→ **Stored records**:
>>>

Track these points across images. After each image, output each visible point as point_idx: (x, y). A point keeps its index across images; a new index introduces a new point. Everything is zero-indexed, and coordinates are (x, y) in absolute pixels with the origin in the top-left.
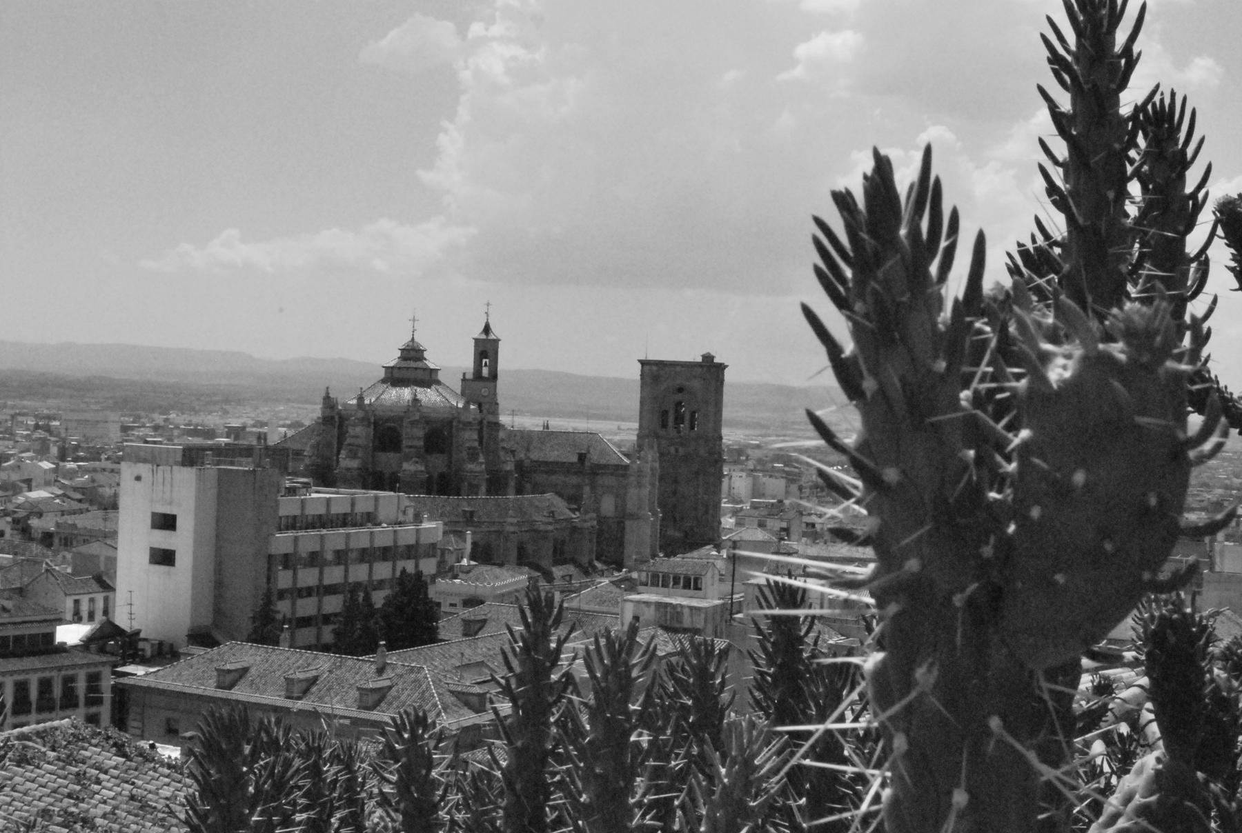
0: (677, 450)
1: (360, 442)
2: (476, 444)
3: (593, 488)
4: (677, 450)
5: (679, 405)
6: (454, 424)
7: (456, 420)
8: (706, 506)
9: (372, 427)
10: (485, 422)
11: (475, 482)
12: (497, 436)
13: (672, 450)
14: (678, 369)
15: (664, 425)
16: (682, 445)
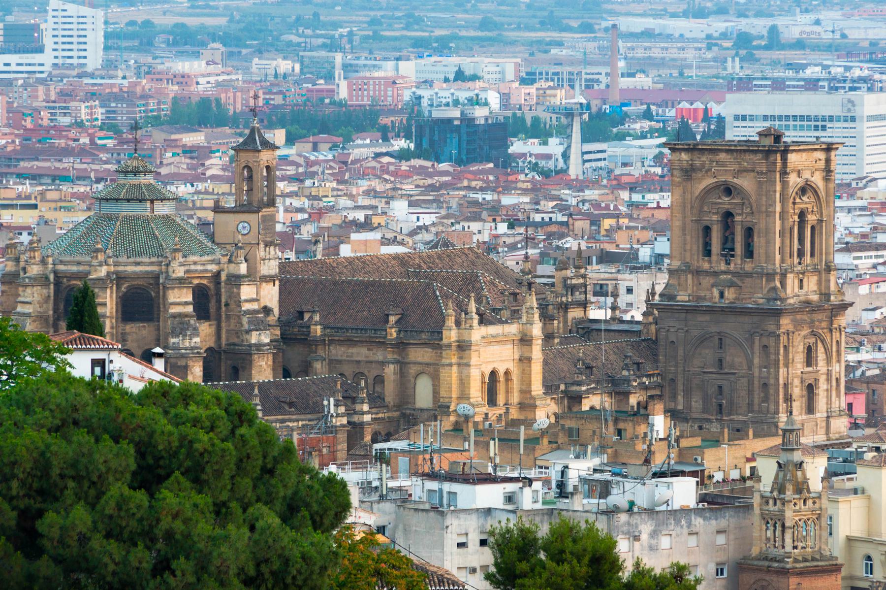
0: (722, 295)
1: (28, 309)
2: (190, 309)
3: (402, 365)
4: (722, 295)
5: (728, 215)
6: (161, 281)
7: (164, 275)
8: (765, 385)
9: (52, 287)
10: (223, 277)
11: (182, 363)
12: (239, 294)
13: (716, 292)
14: (722, 156)
15: (708, 253)
16: (732, 285)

<<<

→ **Request**: Write out the records again with every "images" swapped for "frames" and nothing else changed. Leave the pictures out.

→ **Task answer**:
Track these points across frames. After each image, output each visible point as point_idx: (x, y). A point keeps its index across frames; a new index introduces a new point. Everything is zero-indexed, and coordinates are (x, y) in absolute pixels with the origin in the top-left.
0: (677, 450)
1: (360, 442)
2: (476, 444)
3: (593, 488)
4: (677, 450)
5: (679, 405)
6: (454, 424)
7: (456, 420)
8: (706, 506)
9: (372, 427)
10: (485, 422)
11: (475, 482)
12: (497, 436)
13: (672, 450)
14: (678, 369)
15: (664, 425)
16: (682, 445)
0: (722, 295)
1: (28, 309)
2: (190, 309)
3: (402, 365)
4: (722, 295)
5: (728, 215)
6: (161, 281)
7: (164, 275)
8: (765, 385)
9: (52, 287)
10: (223, 277)
11: (182, 363)
12: (239, 294)
13: (716, 292)
14: (722, 156)
15: (708, 253)
16: (732, 285)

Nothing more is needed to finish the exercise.